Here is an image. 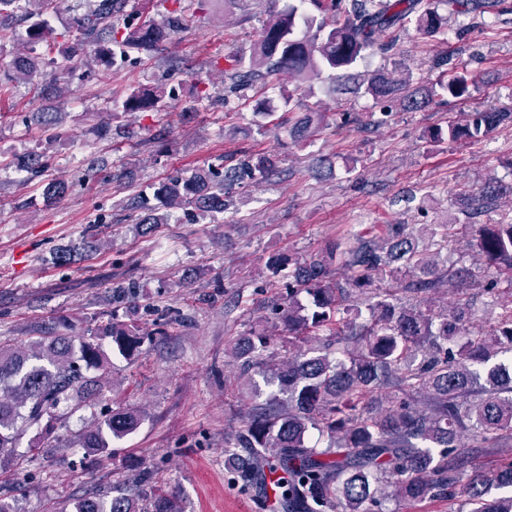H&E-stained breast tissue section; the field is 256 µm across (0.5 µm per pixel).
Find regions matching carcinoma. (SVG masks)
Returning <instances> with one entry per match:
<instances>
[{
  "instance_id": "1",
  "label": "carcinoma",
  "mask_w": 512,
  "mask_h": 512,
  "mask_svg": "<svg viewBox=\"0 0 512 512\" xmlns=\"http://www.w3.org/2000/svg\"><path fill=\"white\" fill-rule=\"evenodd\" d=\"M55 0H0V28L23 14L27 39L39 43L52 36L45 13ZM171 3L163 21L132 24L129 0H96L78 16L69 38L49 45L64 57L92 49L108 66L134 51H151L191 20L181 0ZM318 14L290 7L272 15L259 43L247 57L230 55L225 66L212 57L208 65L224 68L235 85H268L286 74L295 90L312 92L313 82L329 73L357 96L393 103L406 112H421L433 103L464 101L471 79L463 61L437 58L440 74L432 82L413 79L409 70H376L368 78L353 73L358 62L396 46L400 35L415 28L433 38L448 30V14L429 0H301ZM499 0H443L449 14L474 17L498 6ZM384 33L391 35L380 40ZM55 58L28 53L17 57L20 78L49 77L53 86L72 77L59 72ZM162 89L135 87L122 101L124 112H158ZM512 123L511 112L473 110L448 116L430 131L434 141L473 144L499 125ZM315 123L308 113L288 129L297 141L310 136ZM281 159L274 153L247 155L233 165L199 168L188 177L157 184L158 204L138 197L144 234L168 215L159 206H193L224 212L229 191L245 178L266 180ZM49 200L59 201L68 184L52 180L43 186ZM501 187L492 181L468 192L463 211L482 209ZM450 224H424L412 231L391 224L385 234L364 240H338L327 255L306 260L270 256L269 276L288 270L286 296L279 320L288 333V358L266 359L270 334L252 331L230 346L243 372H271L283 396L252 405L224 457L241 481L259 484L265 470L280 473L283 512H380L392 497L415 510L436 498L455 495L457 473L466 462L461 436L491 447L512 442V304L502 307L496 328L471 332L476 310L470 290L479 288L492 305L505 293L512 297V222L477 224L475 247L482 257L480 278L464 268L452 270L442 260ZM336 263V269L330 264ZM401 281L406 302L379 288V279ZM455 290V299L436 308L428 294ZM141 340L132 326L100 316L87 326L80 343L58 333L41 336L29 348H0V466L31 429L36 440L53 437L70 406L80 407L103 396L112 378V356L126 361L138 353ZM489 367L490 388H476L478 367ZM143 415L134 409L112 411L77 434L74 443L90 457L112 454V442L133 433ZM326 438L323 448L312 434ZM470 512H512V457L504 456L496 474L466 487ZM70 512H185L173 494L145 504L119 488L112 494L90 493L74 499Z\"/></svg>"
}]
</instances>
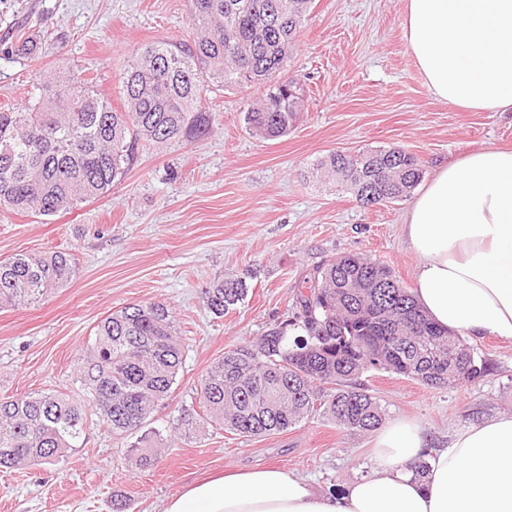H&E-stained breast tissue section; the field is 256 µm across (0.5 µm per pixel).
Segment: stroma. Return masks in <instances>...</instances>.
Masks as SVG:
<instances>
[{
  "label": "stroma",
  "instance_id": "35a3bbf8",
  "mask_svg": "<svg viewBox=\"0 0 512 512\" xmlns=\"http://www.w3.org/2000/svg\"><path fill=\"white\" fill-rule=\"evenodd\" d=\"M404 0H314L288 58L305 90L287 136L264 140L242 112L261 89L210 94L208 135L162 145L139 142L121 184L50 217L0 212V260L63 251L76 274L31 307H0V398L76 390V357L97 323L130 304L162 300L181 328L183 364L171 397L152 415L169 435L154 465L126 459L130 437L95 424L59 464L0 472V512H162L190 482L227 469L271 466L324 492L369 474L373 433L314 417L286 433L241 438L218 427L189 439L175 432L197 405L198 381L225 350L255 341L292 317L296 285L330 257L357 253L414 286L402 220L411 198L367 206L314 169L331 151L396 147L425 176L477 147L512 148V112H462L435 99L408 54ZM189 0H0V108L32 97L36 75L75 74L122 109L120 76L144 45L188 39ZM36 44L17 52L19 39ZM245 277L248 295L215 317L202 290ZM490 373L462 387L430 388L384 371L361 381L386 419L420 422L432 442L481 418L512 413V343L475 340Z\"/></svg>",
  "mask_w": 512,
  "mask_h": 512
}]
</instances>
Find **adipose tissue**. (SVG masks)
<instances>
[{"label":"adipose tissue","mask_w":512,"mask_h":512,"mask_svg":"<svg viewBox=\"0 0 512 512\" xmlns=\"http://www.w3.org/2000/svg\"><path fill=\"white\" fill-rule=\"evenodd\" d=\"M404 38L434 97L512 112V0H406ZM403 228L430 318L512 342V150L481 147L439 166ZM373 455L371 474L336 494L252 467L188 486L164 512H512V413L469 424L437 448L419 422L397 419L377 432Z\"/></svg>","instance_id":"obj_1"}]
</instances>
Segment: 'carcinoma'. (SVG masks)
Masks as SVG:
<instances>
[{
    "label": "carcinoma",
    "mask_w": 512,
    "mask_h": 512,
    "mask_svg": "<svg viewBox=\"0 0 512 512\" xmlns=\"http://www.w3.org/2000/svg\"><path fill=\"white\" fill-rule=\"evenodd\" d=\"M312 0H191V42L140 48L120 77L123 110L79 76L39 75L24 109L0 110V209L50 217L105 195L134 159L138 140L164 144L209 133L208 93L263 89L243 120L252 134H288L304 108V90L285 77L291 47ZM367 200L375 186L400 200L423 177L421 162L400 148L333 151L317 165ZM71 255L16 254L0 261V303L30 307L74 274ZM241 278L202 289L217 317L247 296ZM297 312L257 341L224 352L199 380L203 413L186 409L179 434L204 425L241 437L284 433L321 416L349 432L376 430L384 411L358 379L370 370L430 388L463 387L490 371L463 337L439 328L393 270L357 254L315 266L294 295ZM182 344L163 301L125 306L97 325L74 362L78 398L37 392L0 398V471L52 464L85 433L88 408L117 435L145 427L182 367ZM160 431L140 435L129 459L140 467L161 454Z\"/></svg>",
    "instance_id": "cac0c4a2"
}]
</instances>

=======

Work out how many lines in the records above contain the word "carcinoma", and reply with that number alone.

◆ TASK RESULT:
4